Exercise
Wherever "brown" appears in a line of the listing, that line should be returned.

Material for this exercise
══════════
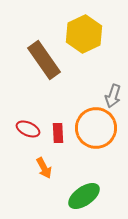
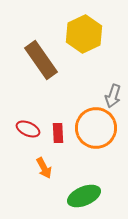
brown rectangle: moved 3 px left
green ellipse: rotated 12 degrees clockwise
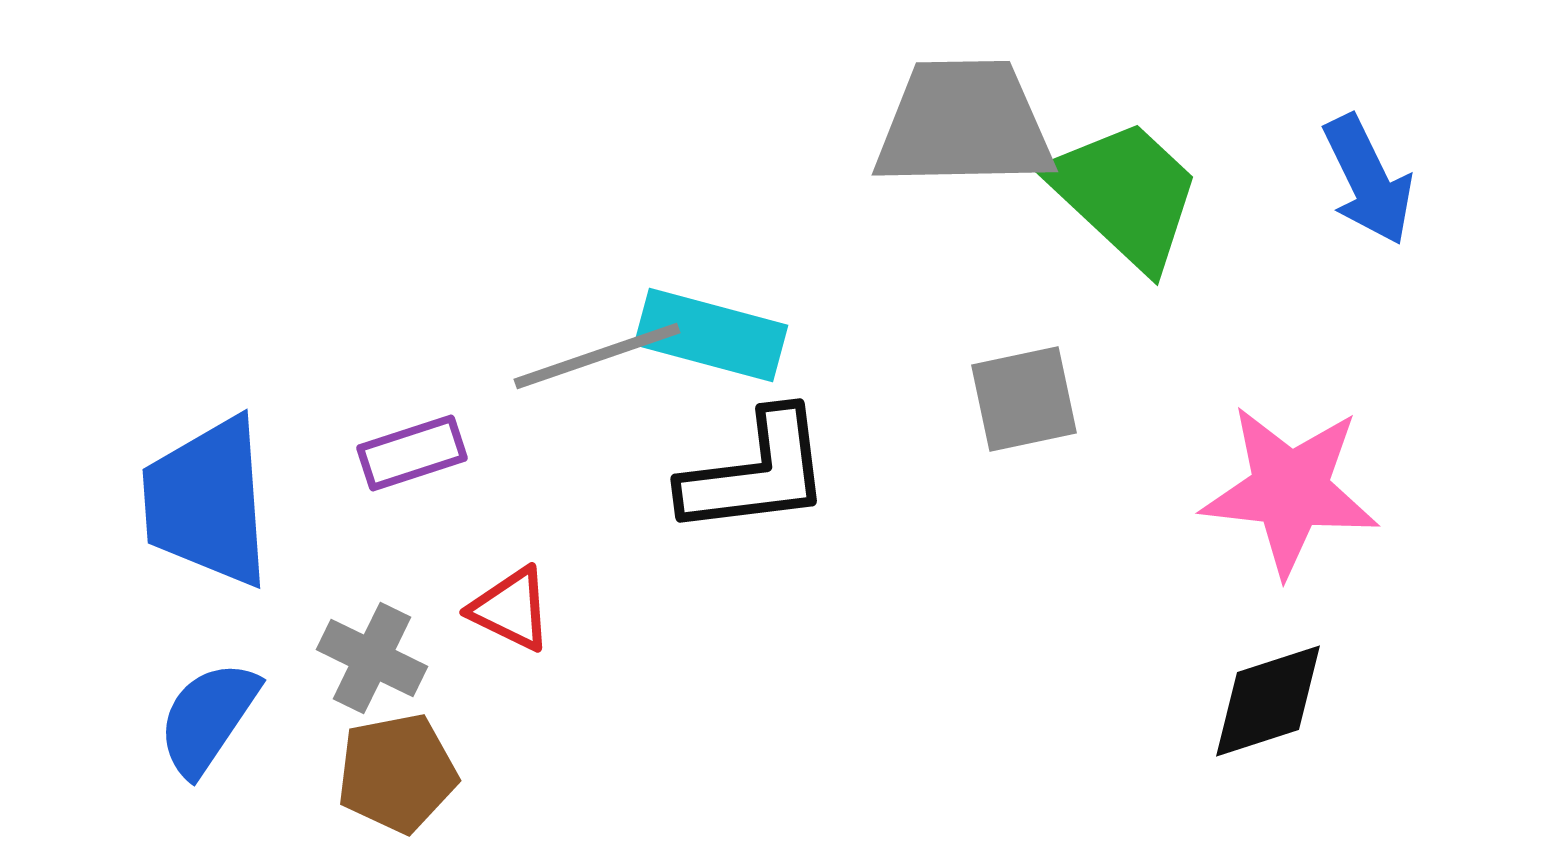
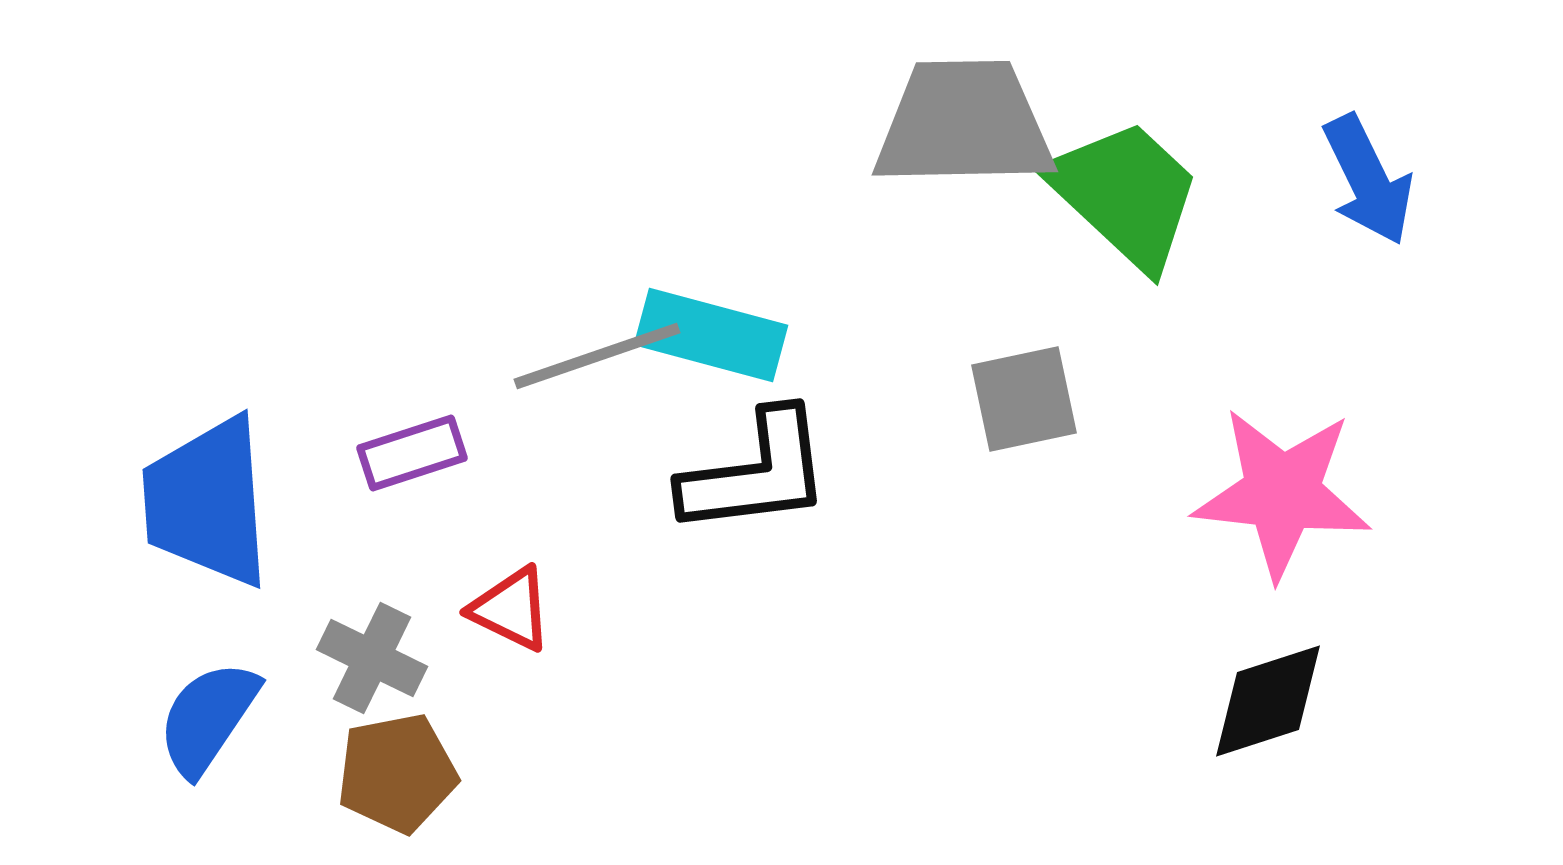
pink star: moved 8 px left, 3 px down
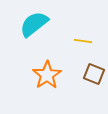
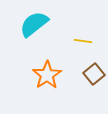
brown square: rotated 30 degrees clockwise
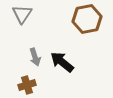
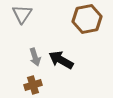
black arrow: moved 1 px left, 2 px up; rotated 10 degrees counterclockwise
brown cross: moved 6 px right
══════════
Reply
brown rectangle: moved 3 px left
brown square: rotated 30 degrees clockwise
brown cross: moved 6 px right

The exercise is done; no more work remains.